Recorded information START

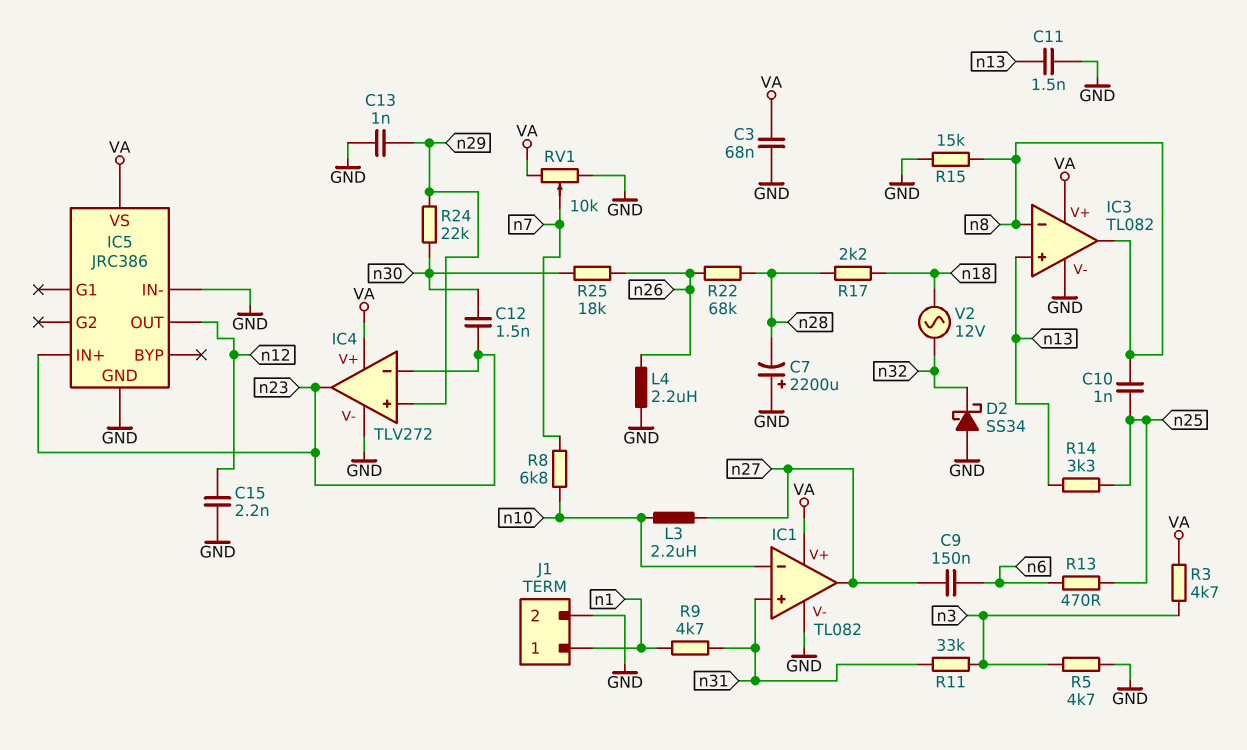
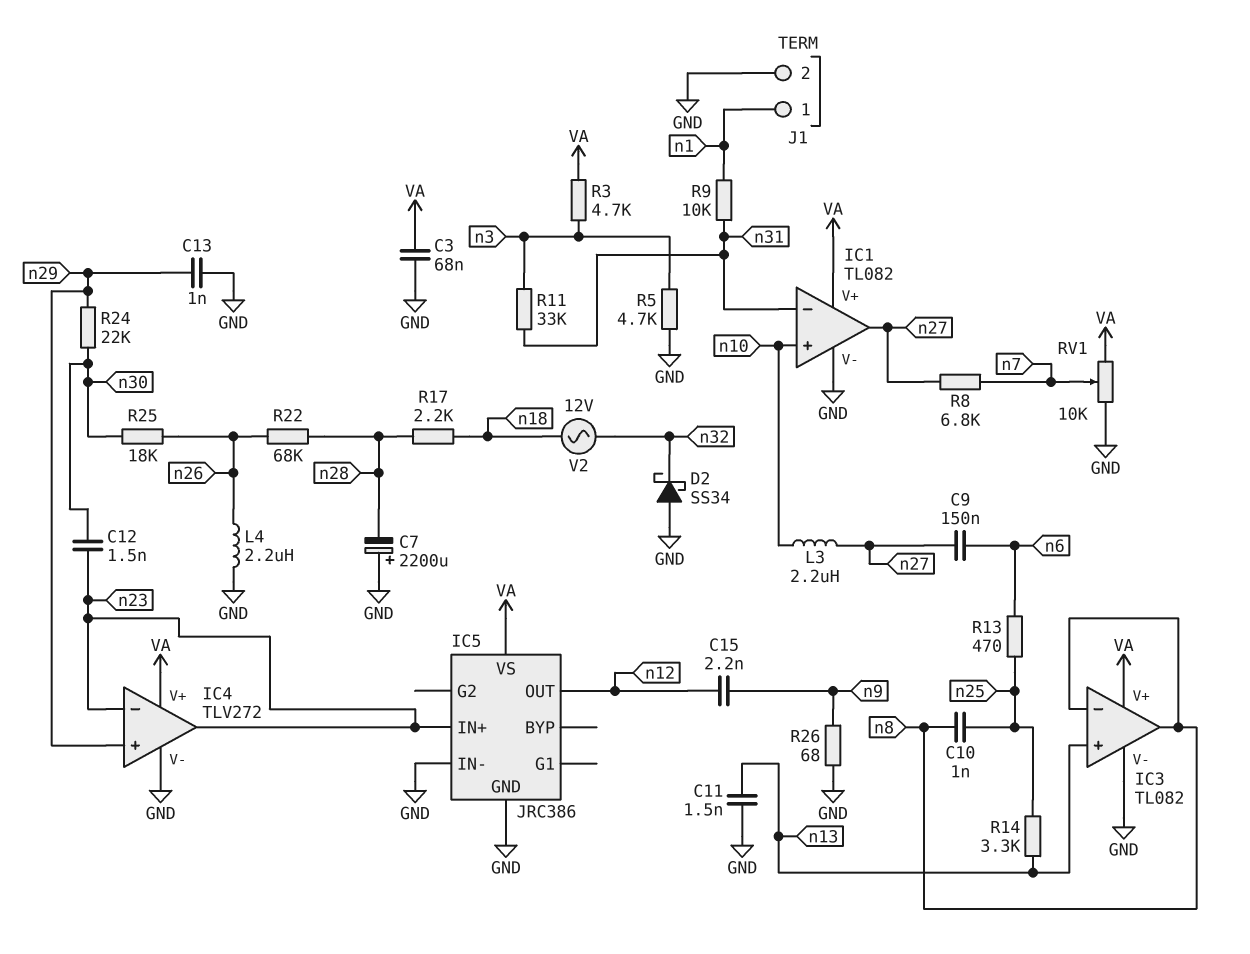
C15: 2.2nF (GND, n12) -> 2.2nF (n9, n12)
IC1 pin in+: n31 -> n10
IC1 pin in-: n10 -> n31
R8: 6.8k (n7, n10) -> 6.8k (n7, n27)
R9: 4.7k (n1, n31) -> 10k (n1, n31)
R15: 15k (GND, n8) -> none
R26: none -> 68 (GND, n9)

Recorded information END

**What the exercise asks:**
Except for the pictures, copy every line of the records above exactly.

**Your solution:**
C15: 2.2nF (GND, n12) -> 2.2nF (n9, n12)
IC1 pin in+: n31 -> n10
IC1 pin in-: n10 -> n31
R8: 6.8k (n7, n10) -> 6.8k (n7, n27)
R9: 4.7k (n1, n31) -> 10k (n1, n31)
R15: 15k (GND, n8) -> none
R26: none -> 68 (GND, n9)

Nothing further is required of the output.